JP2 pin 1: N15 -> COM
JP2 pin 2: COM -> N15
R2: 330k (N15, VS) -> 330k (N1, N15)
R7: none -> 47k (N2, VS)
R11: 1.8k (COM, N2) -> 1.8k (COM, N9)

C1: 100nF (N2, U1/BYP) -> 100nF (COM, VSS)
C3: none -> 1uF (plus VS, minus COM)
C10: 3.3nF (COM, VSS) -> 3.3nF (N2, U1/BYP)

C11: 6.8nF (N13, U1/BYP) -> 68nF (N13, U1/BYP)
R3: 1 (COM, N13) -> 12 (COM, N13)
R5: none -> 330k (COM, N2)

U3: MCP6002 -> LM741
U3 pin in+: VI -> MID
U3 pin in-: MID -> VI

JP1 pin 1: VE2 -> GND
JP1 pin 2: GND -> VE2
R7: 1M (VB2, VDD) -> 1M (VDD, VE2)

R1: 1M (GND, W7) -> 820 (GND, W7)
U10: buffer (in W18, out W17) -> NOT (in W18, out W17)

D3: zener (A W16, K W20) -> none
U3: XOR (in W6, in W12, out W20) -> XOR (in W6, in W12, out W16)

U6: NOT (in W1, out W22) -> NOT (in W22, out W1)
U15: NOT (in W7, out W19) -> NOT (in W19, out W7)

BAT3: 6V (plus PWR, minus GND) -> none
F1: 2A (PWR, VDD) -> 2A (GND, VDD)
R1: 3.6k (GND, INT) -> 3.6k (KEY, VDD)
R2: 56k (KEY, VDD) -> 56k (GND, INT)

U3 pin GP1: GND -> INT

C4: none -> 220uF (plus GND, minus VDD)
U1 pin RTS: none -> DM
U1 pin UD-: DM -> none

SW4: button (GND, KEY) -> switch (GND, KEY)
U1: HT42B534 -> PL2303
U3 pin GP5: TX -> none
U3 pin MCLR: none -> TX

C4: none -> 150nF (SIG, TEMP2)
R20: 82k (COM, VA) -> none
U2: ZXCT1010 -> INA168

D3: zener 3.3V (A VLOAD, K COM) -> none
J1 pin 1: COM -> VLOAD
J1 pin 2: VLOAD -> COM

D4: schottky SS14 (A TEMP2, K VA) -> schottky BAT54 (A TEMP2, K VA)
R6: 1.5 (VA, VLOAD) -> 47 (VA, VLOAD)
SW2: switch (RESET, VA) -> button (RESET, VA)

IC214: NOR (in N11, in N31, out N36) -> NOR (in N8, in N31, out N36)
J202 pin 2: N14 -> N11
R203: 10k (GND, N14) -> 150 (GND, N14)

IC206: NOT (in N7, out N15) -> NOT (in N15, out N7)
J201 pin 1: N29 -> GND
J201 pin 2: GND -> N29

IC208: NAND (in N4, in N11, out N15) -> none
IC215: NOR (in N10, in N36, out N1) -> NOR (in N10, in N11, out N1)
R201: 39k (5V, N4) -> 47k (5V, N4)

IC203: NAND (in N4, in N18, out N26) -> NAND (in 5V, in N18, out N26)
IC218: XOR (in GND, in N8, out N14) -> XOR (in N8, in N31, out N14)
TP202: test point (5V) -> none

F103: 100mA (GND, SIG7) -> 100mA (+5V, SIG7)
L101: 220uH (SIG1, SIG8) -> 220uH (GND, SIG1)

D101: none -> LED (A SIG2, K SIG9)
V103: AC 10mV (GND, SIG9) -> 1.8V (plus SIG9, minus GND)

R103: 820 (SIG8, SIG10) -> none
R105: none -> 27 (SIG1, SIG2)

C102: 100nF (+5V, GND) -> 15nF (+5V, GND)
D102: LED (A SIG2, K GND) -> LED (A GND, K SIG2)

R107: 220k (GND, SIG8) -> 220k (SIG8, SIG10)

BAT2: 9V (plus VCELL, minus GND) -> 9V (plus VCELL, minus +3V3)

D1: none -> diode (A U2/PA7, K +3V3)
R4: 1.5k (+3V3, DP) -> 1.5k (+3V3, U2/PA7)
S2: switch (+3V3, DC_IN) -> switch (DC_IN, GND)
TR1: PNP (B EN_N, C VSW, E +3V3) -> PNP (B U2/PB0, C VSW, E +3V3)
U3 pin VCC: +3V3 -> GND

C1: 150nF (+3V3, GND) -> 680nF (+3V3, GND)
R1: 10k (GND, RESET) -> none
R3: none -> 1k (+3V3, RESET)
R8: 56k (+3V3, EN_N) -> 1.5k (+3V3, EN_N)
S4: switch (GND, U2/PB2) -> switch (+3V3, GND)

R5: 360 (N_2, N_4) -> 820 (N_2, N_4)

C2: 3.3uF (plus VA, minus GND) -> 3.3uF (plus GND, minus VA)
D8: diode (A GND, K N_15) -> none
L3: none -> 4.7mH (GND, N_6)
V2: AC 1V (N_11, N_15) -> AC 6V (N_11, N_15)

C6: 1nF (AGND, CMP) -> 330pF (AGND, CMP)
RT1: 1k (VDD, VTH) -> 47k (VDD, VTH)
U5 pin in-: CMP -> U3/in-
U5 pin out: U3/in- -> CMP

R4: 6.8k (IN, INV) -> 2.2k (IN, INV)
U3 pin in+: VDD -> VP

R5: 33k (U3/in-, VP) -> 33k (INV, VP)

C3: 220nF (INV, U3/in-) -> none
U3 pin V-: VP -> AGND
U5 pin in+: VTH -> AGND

□ □ □ □ □

* Exercise brief: Output the full listing exactly, please.

* Task output:
JP2 pin 1: N15 -> COM
JP2 pin 2: COM -> N15
R2: 330k (N15, VS) -> 330k (N1, N15)
R7: none -> 47k (N2, VS)
R11: 1.8k (COM, N2) -> 1.8k (COM, N9)

C1: 100nF (N2, U1/BYP) -> 100nF (COM, VSS)
C3: none -> 1uF (plus VS, minus COM)
C10: 3.3nF (COM, VSS) -> 3.3nF (N2, U1/BYP)

C11: 6.8nF (N13, U1/BYP) -> 68nF (N13, U1/BYP)
R3: 1 (COM, N13) -> 12 (COM, N13)
R5: none -> 330k (COM, N2)

U3: MCP6002 -> LM741
U3 pin in+: VI -> MID
U3 pin in-: MID -> VI

JP1 pin 1: VE2 -> GND
JP1 pin 2: GND -> VE2
R7: 1M (VB2, VDD) -> 1M (VDD, VE2)

R1: 1M (GND, W7) -> 820 (GND, W7)
U10: buffer (in W18, out W17) -> NOT (in W18, out W17)

D3: zener (A W16, K W20) -> none
U3: XOR (in W6, in W12, out W20) -> XOR (in W6, in W12, out W16)

U6: NOT (in W1, out W22) -> NOT (in W22, out W1)
U15: NOT (in W7, out W19) -> NOT (in W19, out W7)

BAT3: 6V (plus PWR, minus GND) -> none
F1: 2A (PWR, VDD) -> 2A (GND, VDD)
R1: 3.6k (GND, INT) -> 3.6k (KEY, VDD)
R2: 56k (KEY, VDD) -> 56k (GND, INT)

U3 pin GP1: GND -> INT

C4: none -> 220uF (plus GND, minus VDD)
U1 pin RTS: none -> DM
U1 pin UD-: DM -> none

SW4: button (GND, KEY) -> switch (GND, KEY)
U1: HT42B534 -> PL2303
U3 pin GP5: TX -> none
U3 pin MCLR: none -> TX

C4: none -> 150nF (SIG, TEMP2)
R20: 82k (COM, VA) -> none
U2: ZXCT1010 -> INA168

D3: zener 3.3V (A VLOAD, K COM) -> none
J1 pin 1: COM -> VLOAD
J1 pin 2: VLOAD -> COM

D4: schottky SS14 (A TEMP2, K VA) -> schottky BAT54 (A TEMP2, K VA)
R6: 1.5 (VA, VLOAD) -> 47 (VA, VLOAD)
SW2: switch (RESET, VA) -> button (RESET, VA)

IC214: NOR (in N11, in N31, out N36) -> NOR (in N8, in N31, out N36)
J202 pin 2: N14 -> N11
R203: 10k (GND, N14) -> 150 (GND, N14)

IC206: NOT (in N7, out N15) -> NOT (in N15, out N7)
J201 pin 1: N29 -> GND
J201 pin 2: GND -> N29

IC208: NAND (in N4, in N11, out N15) -> none
IC215: NOR (in N10, in N36, out N1) -> NOR (in N10, in N11, out N1)
R201: 39k (5V, N4) -> 47k (5V, N4)

IC203: NAND (in N4, in N18, out N26) -> NAND (in 5V, in N18, out N26)
IC218: XOR (in GND, in N8, out N14) -> XOR (in N8, in N31, out N14)
TP202: test point (5V) -> none

F103: 100mA (GND, SIG7) -> 100mA (+5V, SIG7)
L101: 220uH (SIG1, SIG8) -> 220uH (GND, SIG1)

D101: none -> LED (A SIG2, K SIG9)
V103: AC 10mV (GND, SIG9) -> 1.8V (plus SIG9, minus GND)

R103: 820 (SIG8, SIG10) -> none
R105: none -> 27 (SIG1, SIG2)

C102: 100nF (+5V, GND) -> 15nF (+5V, GND)
D102: LED (A SIG2, K GND) -> LED (A GND, K SIG2)

R107: 220k (GND, SIG8) -> 220k (SIG8, SIG10)

BAT2: 9V (plus VCELL, minus GND) -> 9V (plus VCELL, minus +3V3)

D1: none -> diode (A U2/PA7, K +3V3)
R4: 1.5k (+3V3, DP) -> 1.5k (+3V3, U2/PA7)
S2: switch (+3V3, DC_IN) -> switch (DC_IN, GND)
TR1: PNP (B EN_N, C VSW, E +3V3) -> PNP (B U2/PB0, C VSW, E +3V3)
U3 pin VCC: +3V3 -> GND

C1: 150nF (+3V3, GND) -> 680nF (+3V3, GND)
R1: 10k (GND, RESET) -> none
R3: none -> 1k (+3V3, RESET)
R8: 56k (+3V3, EN_N) -> 1.5k (+3V3, EN_N)
S4: switch (GND, U2/PB2) -> switch (+3V3, GND)

R5: 360 (N_2, N_4) -> 820 (N_2, N_4)

C2: 3.3uF (plus VA, minus GND) -> 3.3uF (plus GND, minus VA)
D8: diode (A GND, K N_15) -> none
L3: none -> 4.7mH (GND, N_6)
V2: AC 1V (N_11, N_15) -> AC 6V (N_11, N_15)

C6: 1nF (AGND, CMP) -> 330pF (AGND, CMP)
RT1: 1k (VDD, VTH) -> 47k (VDD, VTH)
U5 pin in-: CMP -> U3/in-
U5 pin out: U3/in- -> CMP

R4: 6.8k (IN, INV) -> 2.2k (IN, INV)
U3 pin in+: VDD -> VP

R5: 33k (U3/in-, VP) -> 33k (INV, VP)

C3: 220nF (INV, U3/in-) -> none
U3 pin V-: VP -> AGND
U5 pin in+: VTH -> AGND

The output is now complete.